__Aim__.
Print the records below word for word, beginning with the line that contains "Thinkal Muthal Velli Vare [226, 172]" and stopping after the line that contains "Locate the cell".

__Working data__.
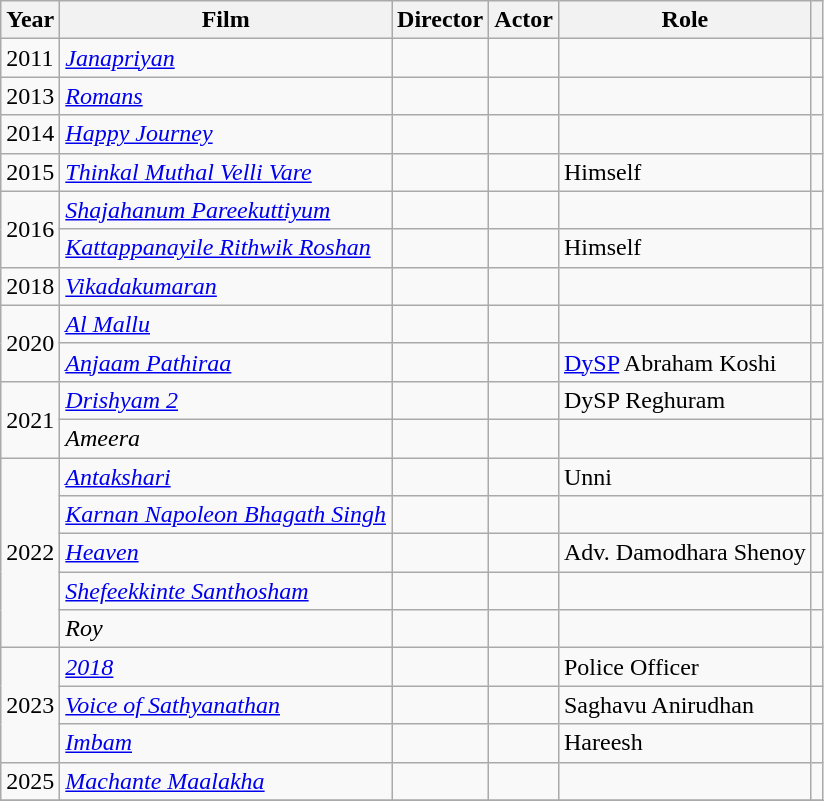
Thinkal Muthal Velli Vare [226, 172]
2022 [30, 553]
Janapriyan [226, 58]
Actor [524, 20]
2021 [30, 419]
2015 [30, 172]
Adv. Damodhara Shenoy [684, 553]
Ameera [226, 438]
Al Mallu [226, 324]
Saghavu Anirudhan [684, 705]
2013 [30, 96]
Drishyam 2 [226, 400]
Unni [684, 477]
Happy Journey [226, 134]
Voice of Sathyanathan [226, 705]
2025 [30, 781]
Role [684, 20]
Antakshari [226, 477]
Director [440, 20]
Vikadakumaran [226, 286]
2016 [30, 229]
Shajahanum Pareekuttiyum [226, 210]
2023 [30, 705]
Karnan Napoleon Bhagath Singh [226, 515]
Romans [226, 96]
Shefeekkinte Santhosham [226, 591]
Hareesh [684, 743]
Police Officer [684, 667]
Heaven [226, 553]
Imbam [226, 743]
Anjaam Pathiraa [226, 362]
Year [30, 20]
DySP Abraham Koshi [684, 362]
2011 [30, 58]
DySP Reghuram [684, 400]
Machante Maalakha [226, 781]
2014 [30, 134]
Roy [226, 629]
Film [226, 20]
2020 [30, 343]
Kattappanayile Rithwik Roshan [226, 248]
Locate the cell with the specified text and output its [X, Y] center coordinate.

--

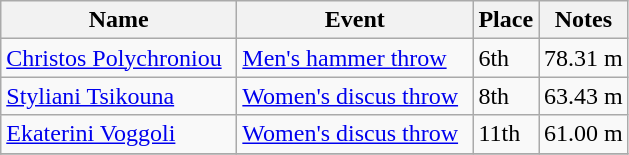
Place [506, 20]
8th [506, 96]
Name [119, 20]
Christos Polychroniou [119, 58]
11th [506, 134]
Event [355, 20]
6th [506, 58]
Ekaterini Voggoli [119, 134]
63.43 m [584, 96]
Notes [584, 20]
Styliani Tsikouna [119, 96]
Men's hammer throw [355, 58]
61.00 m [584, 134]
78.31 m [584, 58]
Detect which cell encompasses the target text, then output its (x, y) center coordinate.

__Written answer__.
Thinkal Muthal Velli Vare [226, 172]
2022 [30, 553]
Janapriyan [226, 58]
Actor [524, 20]
2021 [30, 419]
2015 [30, 172]
Adv. Damodhara Shenoy [684, 553]
Ameera [226, 438]
Al Mallu [226, 324]
Saghavu Anirudhan [684, 705]
2013 [30, 96]
Drishyam 2 [226, 400]
Unni [684, 477]
Happy Journey [226, 134]
Voice of Sathyanathan [226, 705]
2025 [30, 781]
Role [684, 20]
Antakshari [226, 477]
Director [440, 20]
Vikadakumaran [226, 286]
2016 [30, 229]
Shajahanum Pareekuttiyum [226, 210]
2023 [30, 705]
Karnan Napoleon Bhagath Singh [226, 515]
Romans [226, 96]
Shefeekkinte Santhosham [226, 591]
Hareesh [684, 743]
Police Officer [684, 667]
Heaven [226, 553]
Imbam [226, 743]
Anjaam Pathiraa [226, 362]
Year [30, 20]
DySP Abraham Koshi [684, 362]
2011 [30, 58]
DySP Reghuram [684, 400]
Machante Maalakha [226, 781]
2014 [30, 134]
Roy [226, 629]
Film [226, 20]
2020 [30, 343]
Kattappanayile Rithwik Roshan [226, 248]
Locate the cell with the specified text and output its [X, Y] center coordinate.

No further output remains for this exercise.